Dataset entries:
----

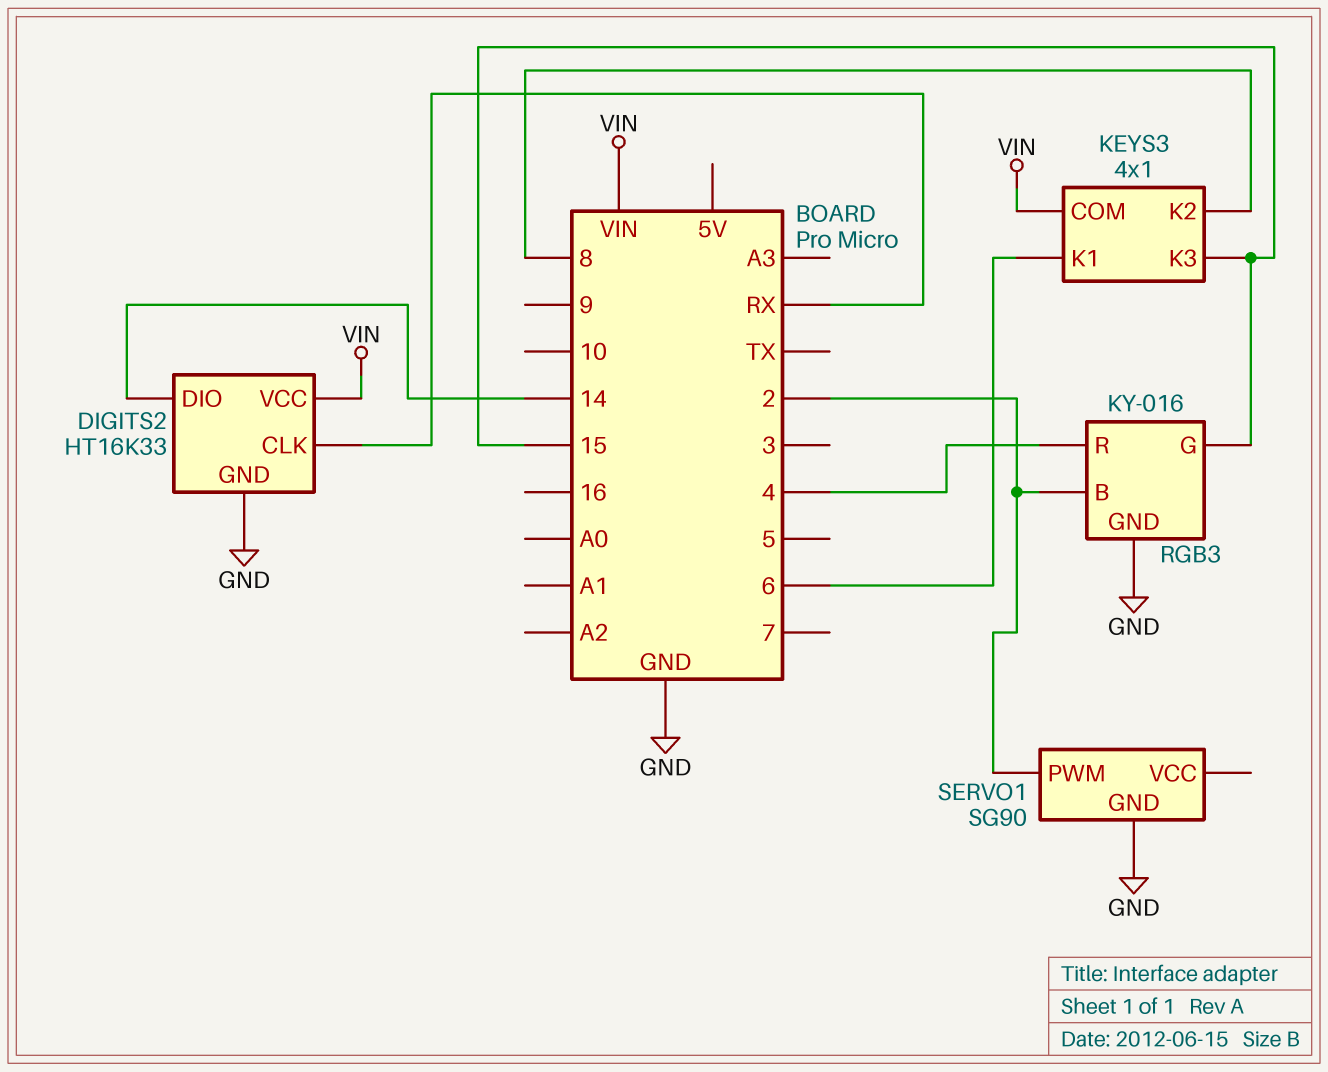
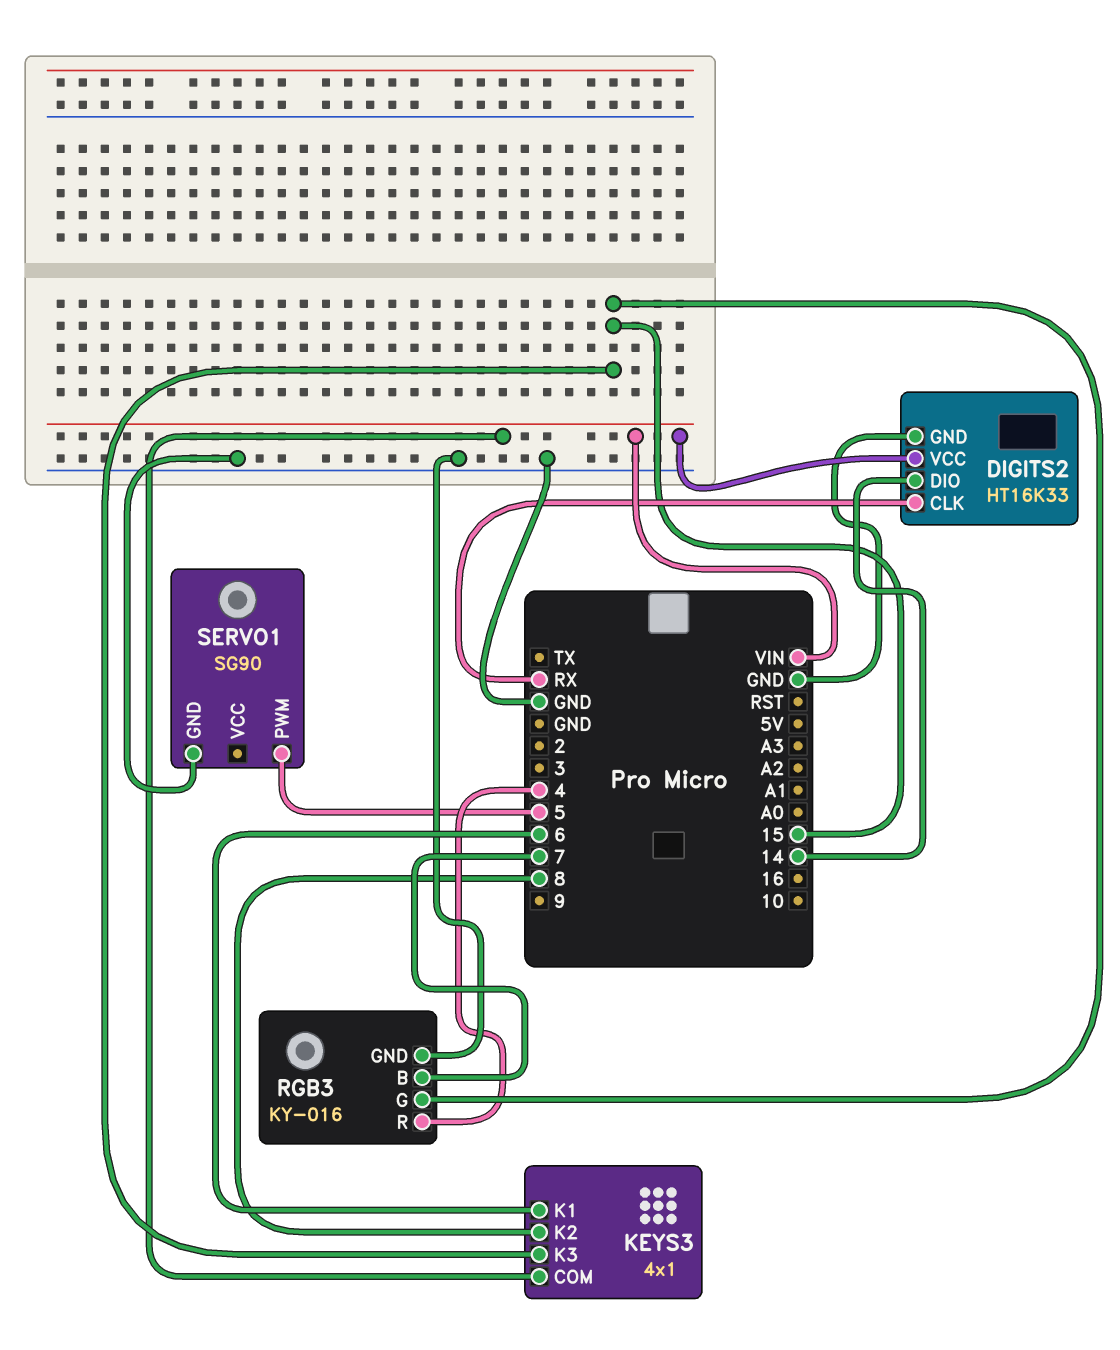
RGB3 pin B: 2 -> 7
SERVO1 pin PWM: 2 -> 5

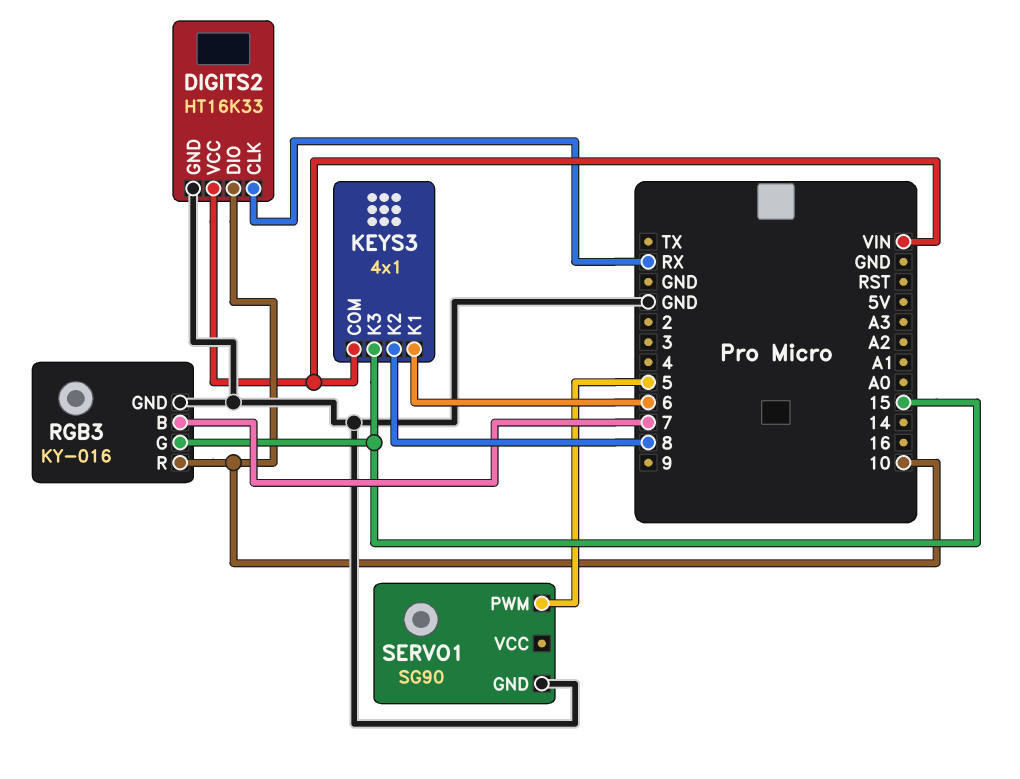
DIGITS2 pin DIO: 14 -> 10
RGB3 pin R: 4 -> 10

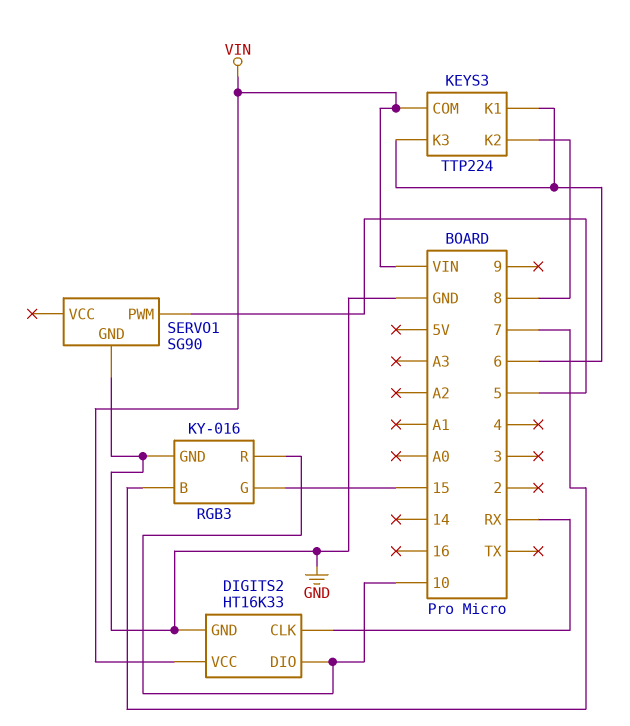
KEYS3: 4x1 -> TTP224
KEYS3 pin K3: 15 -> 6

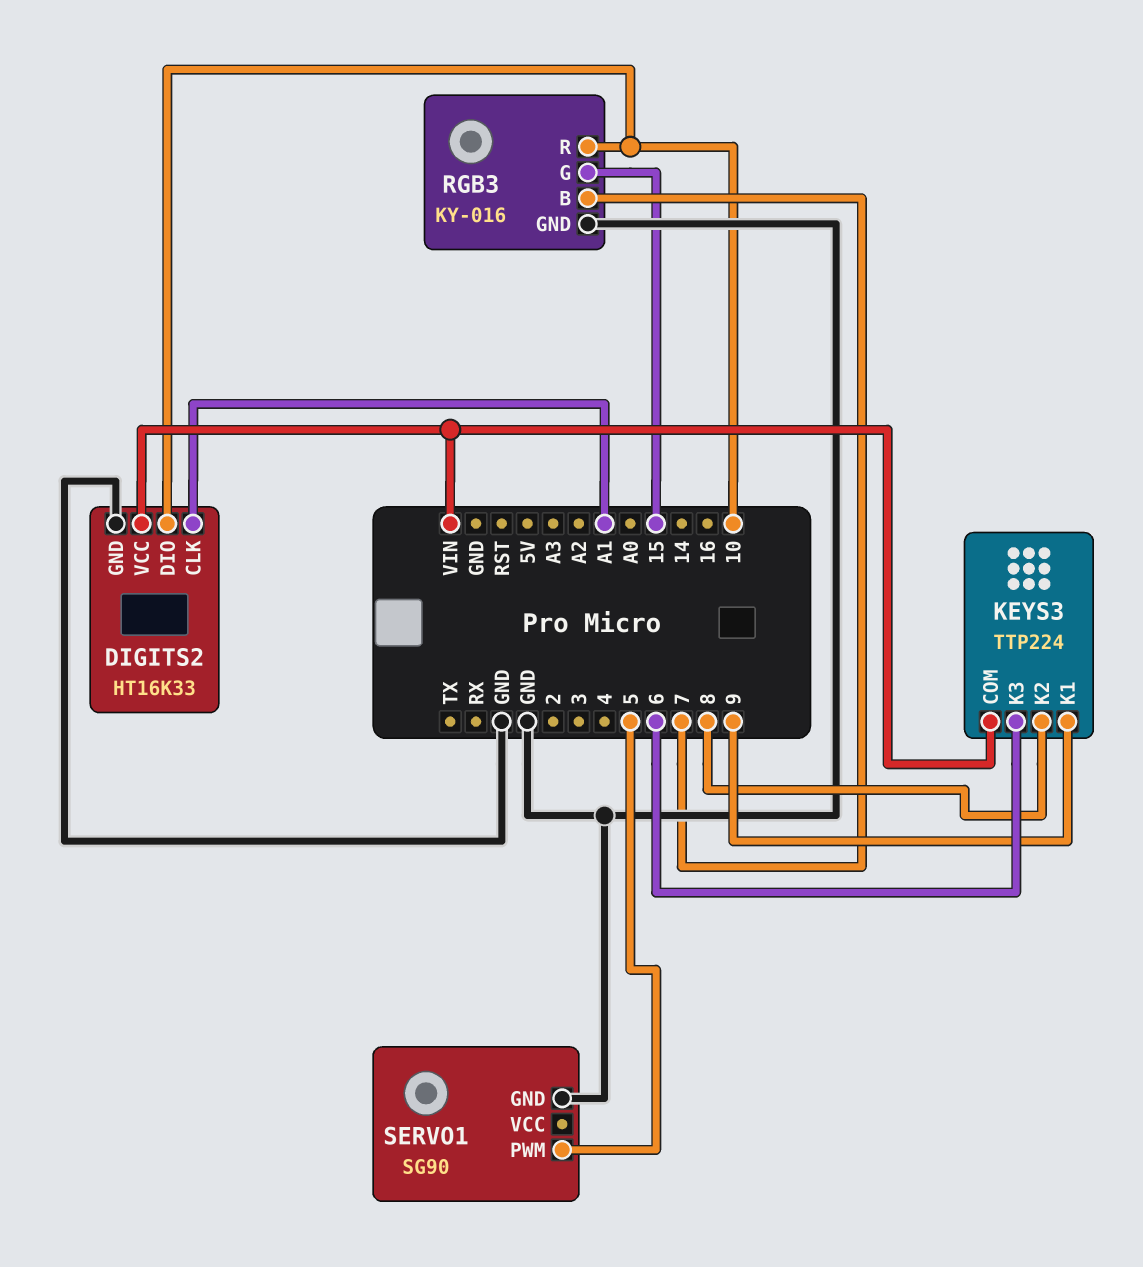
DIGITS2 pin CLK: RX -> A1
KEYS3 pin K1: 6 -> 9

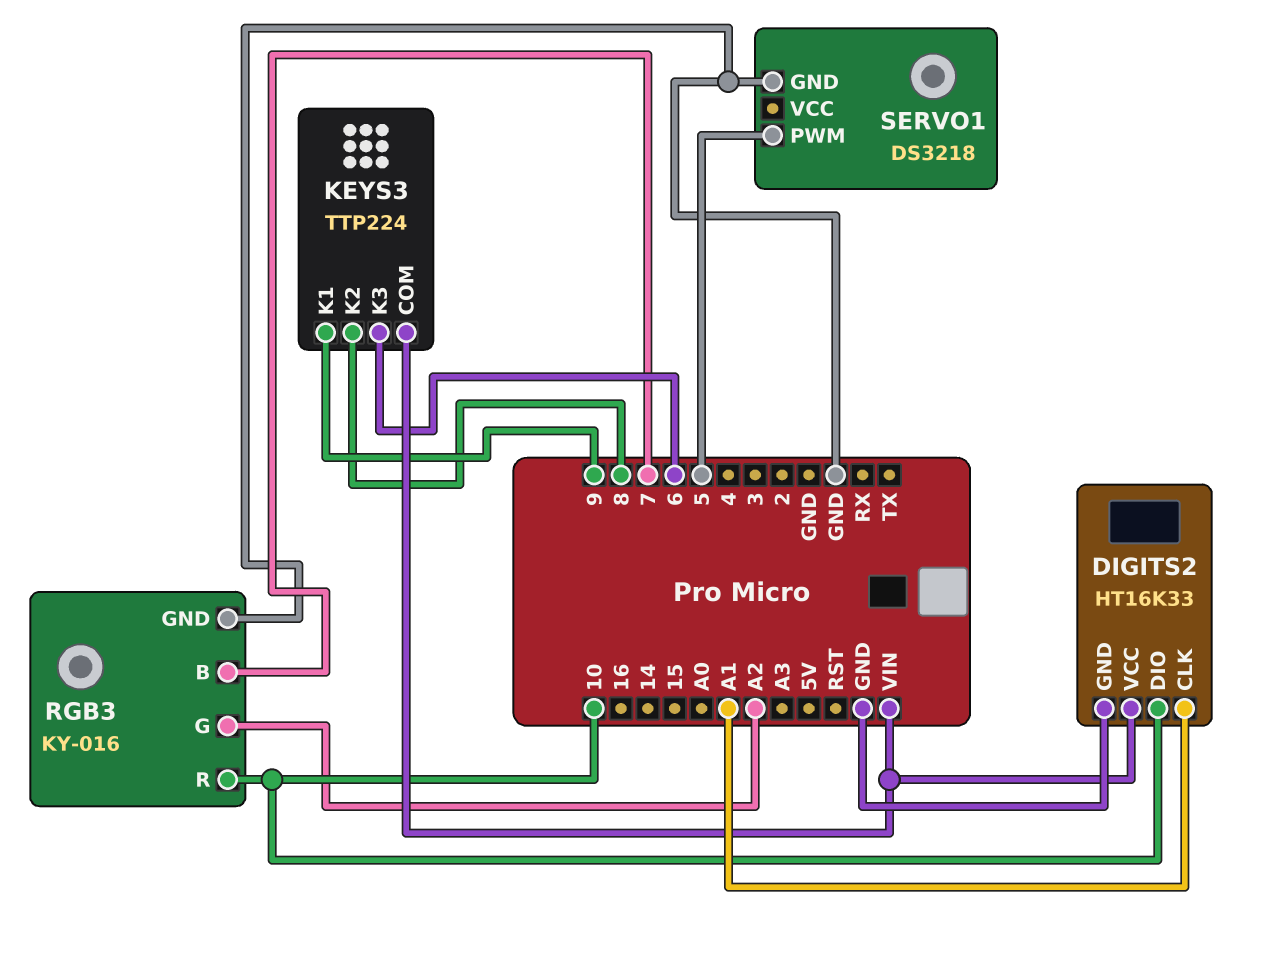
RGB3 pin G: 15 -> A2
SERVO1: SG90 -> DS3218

----

• **AIM OF THE TASK**:
Output every entry above verbatim, but leave out the pictures.

• **ANSWER TO THE EXERCISE**:
RGB3 pin B: 2 -> 7
SERVO1 pin PWM: 2 -> 5

DIGITS2 pin DIO: 14 -> 10
RGB3 pin R: 4 -> 10

KEYS3: 4x1 -> TTP224
KEYS3 pin K3: 15 -> 6

DIGITS2 pin CLK: RX -> A1
KEYS3 pin K1: 6 -> 9

RGB3 pin G: 15 -> A2
SERVO1: SG90 -> DS3218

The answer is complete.